EXERCISE BRIEF: Although the records include pictures, the copy should not; write out exactly the lines from the first through the line with "(495, 336) = (502, 269): turquoise".

PROVIDED DATA:
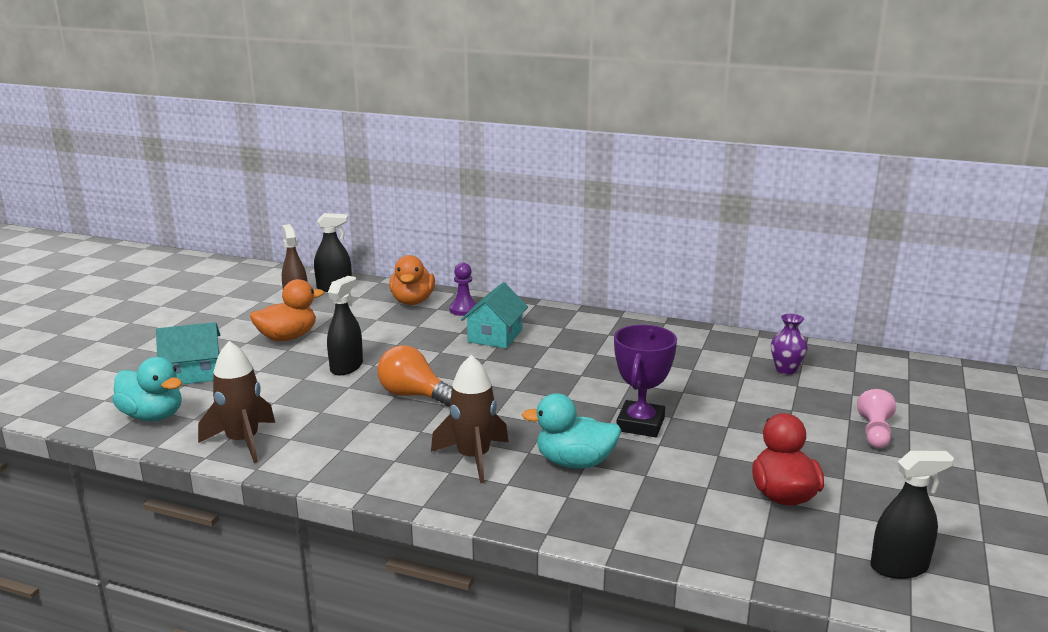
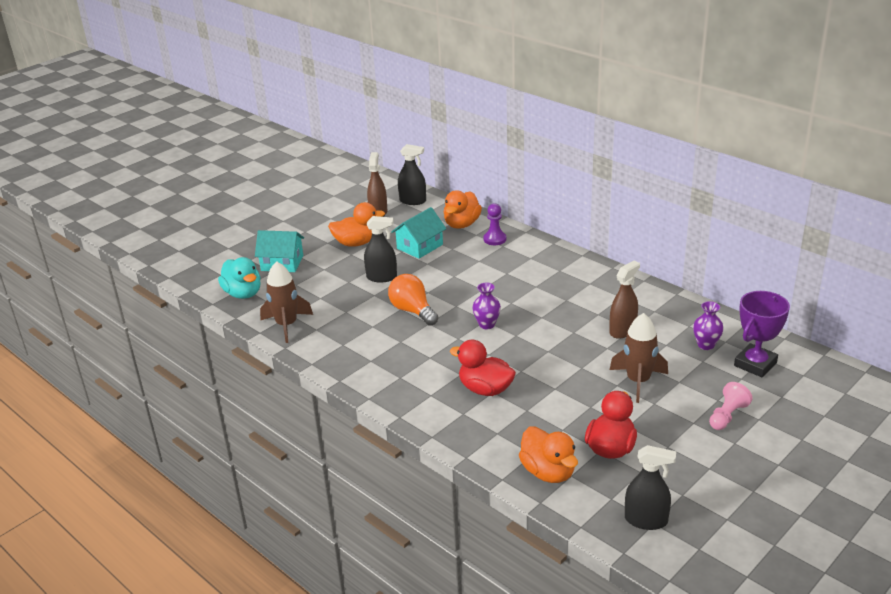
camera: 25 degrees right, 10 degrees up
(346, 367) = (381, 277): black spray bottle -> black spray bottle turned 45 degrees clockwise
(473, 458) = (421, 370): brown rocket -> brown rocket (638, 381)
(495, 336) = (502, 269): turquoise house -> turquoise house (420, 246)
(521, 393) = (487, 324): none -> purple vase
(574, 462) = (485, 389): turquoise duck -> red duck
(640, 424) = (553, 369): purple trophy -> purple trophy (755, 364)
(685, 372) = (622, 330): none -> brown spray bottle
(733, 540) = (548, 472): none -> orange duck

TASK RESPONSE:
camera: 25 degrees right, 10 degrees up
(346, 367) = (381, 277): black spray bottle -> black spray bottle turned 45 degrees clockwise
(473, 458) = (421, 370): brown rocket -> brown rocket (638, 381)
(495, 336) = (502, 269): turquoise house -> turquoise house (420, 246)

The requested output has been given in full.